* **WHAT YOU SHOULD DO**: The listing below is to be duplicated exactly, with every picture omitted.

* **DATA SEGMENT**:

((

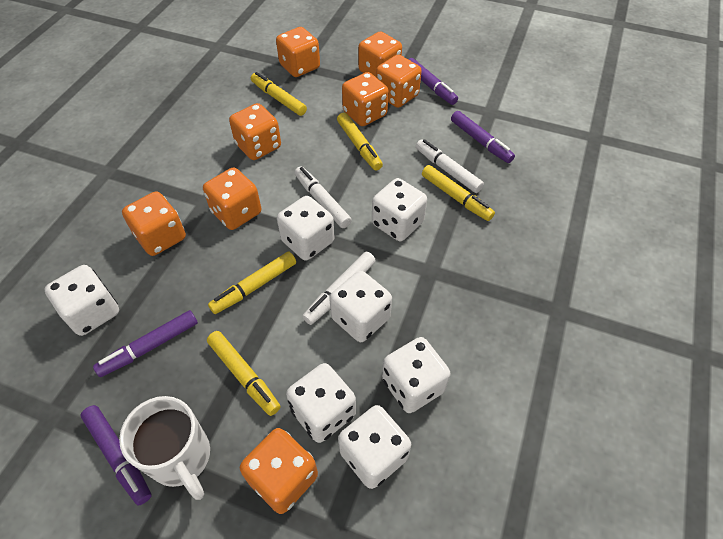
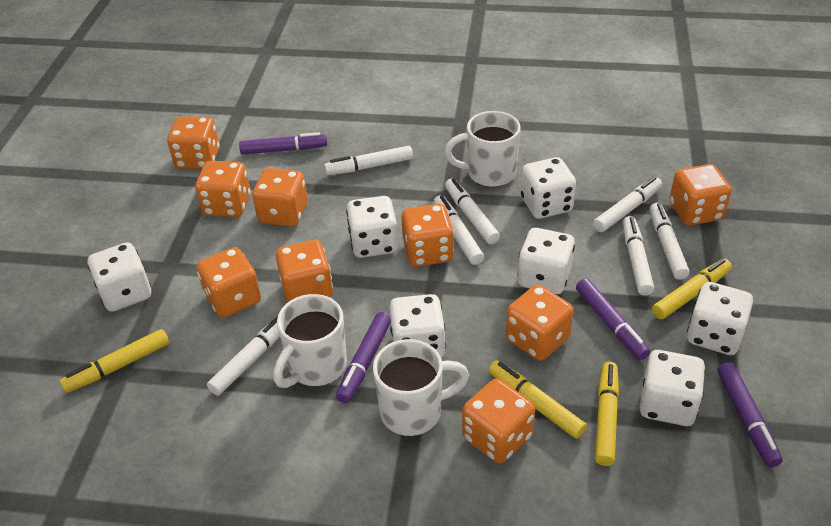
orange dice: 8 -> 9
white marker: 3 -> 7
white mug: 1 -> 3
yellow marker: 5 -> 4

))

* **WRITTEN SOLUTION**:
orange dice: 8 -> 9
white marker: 3 -> 7
white mug: 1 -> 3
yellow marker: 5 -> 4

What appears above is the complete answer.